─── DATA SECTION ───
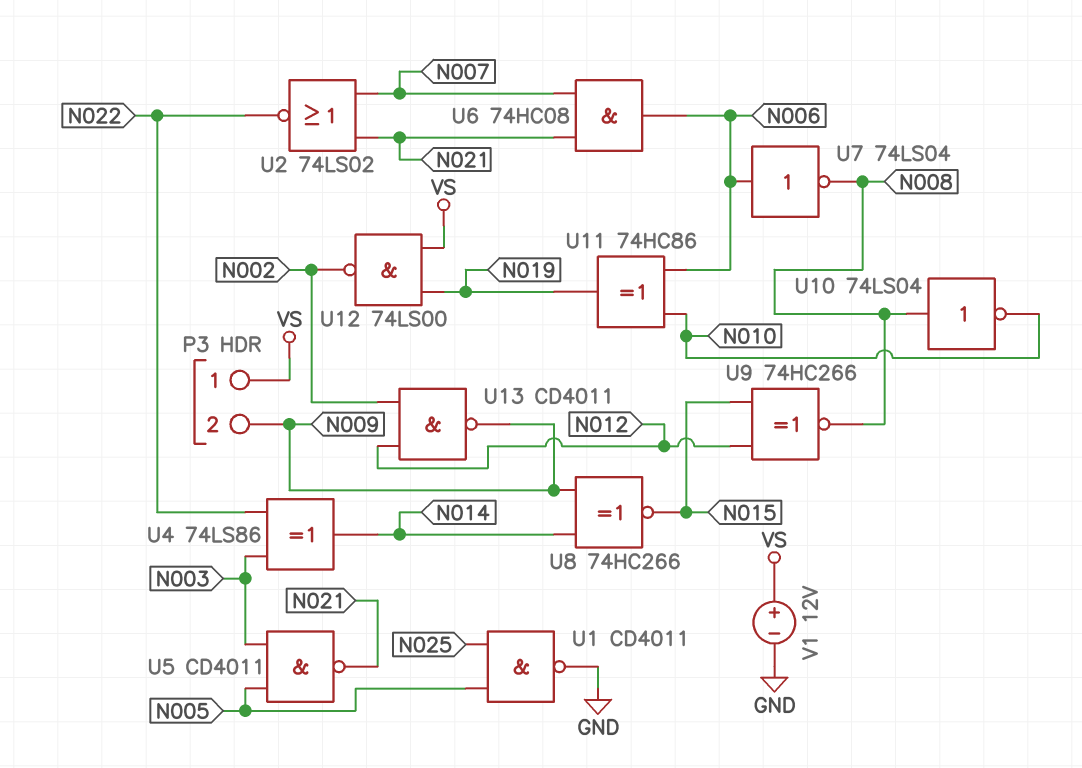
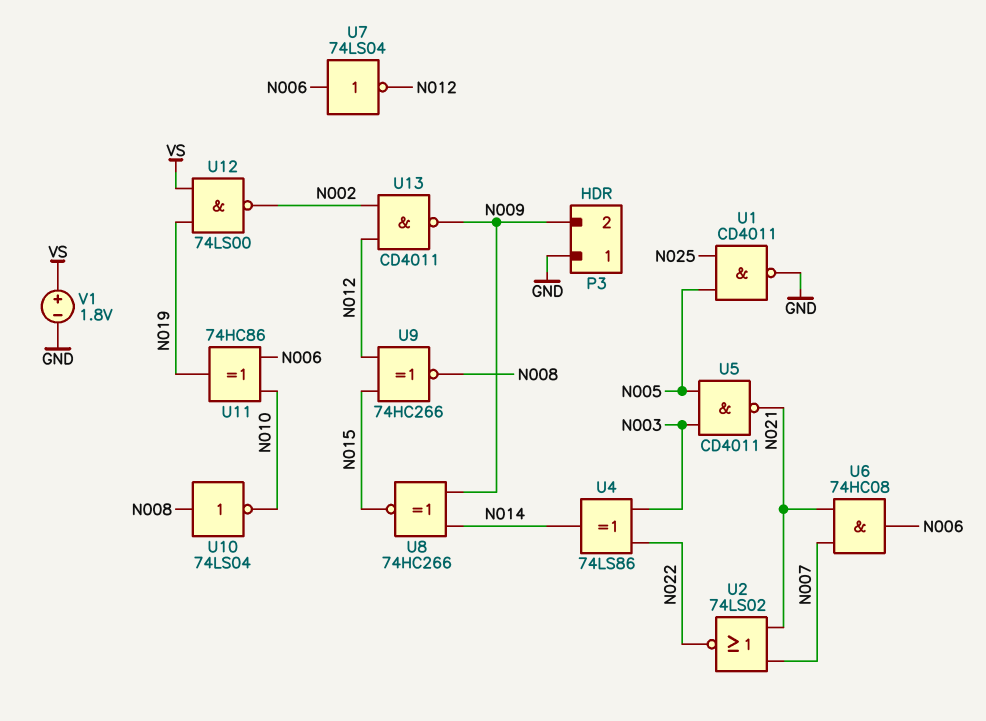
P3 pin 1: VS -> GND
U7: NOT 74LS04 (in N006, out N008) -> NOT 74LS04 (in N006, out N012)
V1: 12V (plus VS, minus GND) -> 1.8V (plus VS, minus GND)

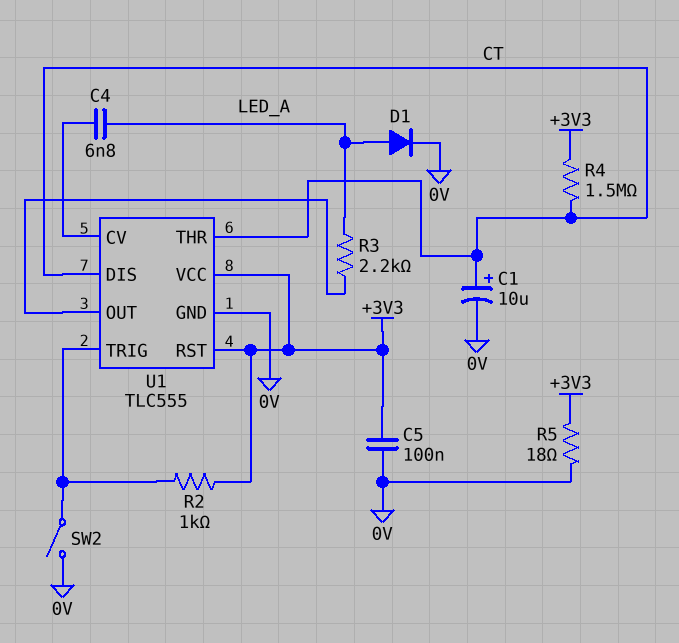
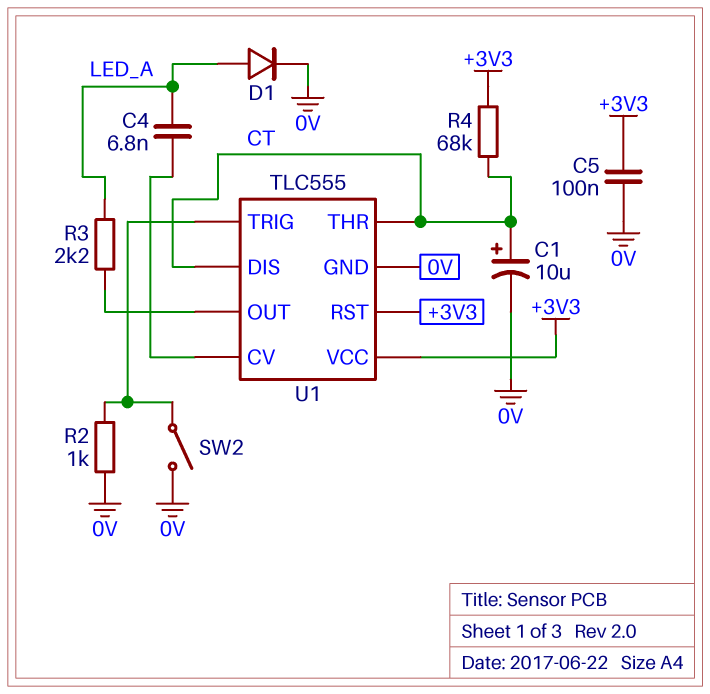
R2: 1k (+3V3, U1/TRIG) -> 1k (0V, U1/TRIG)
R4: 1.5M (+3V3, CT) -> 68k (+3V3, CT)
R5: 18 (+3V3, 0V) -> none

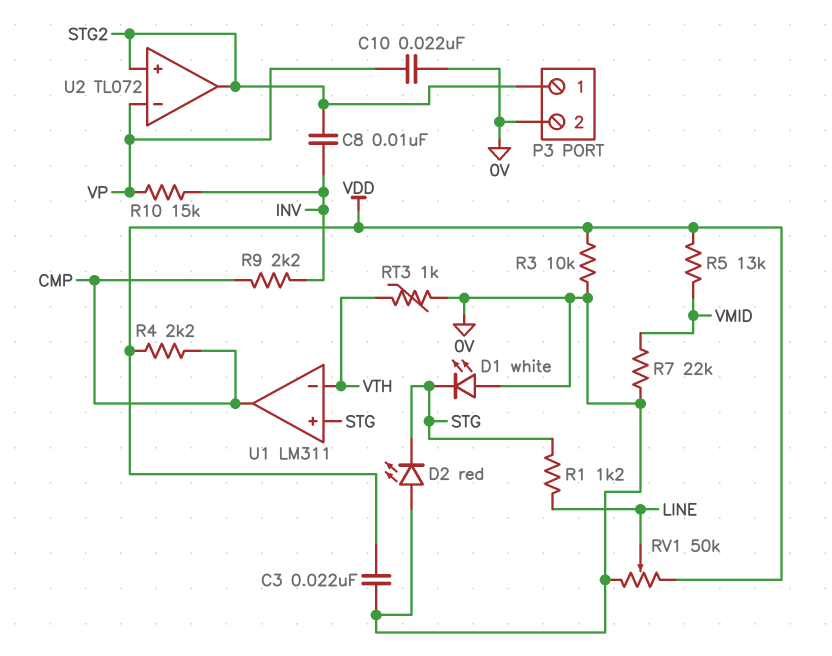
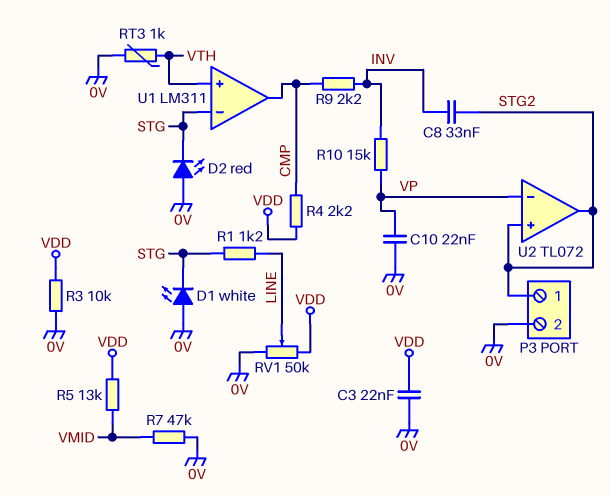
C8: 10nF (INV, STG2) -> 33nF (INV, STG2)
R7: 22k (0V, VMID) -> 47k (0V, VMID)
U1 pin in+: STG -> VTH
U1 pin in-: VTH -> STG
───
### TASK TO CARRY OUT
Write out all of the records above. Keep them exact and leave out the pictures.

### OUTPUT OF THE TASK
P3 pin 1: VS -> GND
U7: NOT 74LS04 (in N006, out N008) -> NOT 74LS04 (in N006, out N012)
V1: 12V (plus VS, minus GND) -> 1.8V (plus VS, minus GND)

R2: 1k (+3V3, U1/TRIG) -> 1k (0V, U1/TRIG)
R4: 1.5M (+3V3, CT) -> 68k (+3V3, CT)
R5: 18 (+3V3, 0V) -> none

C8: 10nF (INV, STG2) -> 33nF (INV, STG2)
R7: 22k (0V, VMID) -> 47k (0V, VMID)
U1 pin in+: STG -> VTH
U1 pin in-: VTH -> STG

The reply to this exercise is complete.